DIRECTIVE
Reproduce the line that holds "Outline anything matching" together with all the lines after it up to the end of the entries.

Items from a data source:
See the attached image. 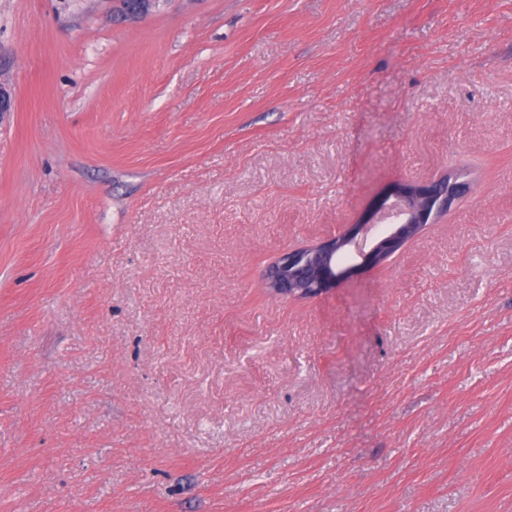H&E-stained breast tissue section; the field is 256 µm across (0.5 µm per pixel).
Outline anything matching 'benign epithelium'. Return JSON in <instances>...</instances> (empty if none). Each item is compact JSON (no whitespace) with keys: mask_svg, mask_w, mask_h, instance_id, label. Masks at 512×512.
<instances>
[{"mask_svg":"<svg viewBox=\"0 0 512 512\" xmlns=\"http://www.w3.org/2000/svg\"><path fill=\"white\" fill-rule=\"evenodd\" d=\"M123 22L139 21L167 0H114ZM448 193L433 192L436 181H398L384 191L355 224L313 246L282 252L266 272L277 294L308 298L326 294L341 283L381 264L423 226L447 213L467 191L458 177L446 175Z\"/></svg>","mask_w":512,"mask_h":512,"instance_id":"benign-epithelium-1","label":"benign epithelium"}]
</instances>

TASK ANSWER
Outline anything matching 'benign epithelium'. Return JSON in <instances>...</instances> (empty if none). Each item is compact JSON (no whitespace) with keys: mask_svg, mask_w, mask_h, instance_id, label. Masks at 512×512.
<instances>
[{"mask_svg":"<svg viewBox=\"0 0 512 512\" xmlns=\"http://www.w3.org/2000/svg\"><path fill=\"white\" fill-rule=\"evenodd\" d=\"M123 22L139 21L167 0H114ZM448 193L433 192L436 181H398L384 191L355 224L313 246L282 252L266 272L277 294L308 298L326 294L341 283L381 264L423 226L447 213L467 191L458 177L446 175Z\"/></svg>","mask_w":512,"mask_h":512,"instance_id":"benign-epithelium-1","label":"benign epithelium"}]
</instances>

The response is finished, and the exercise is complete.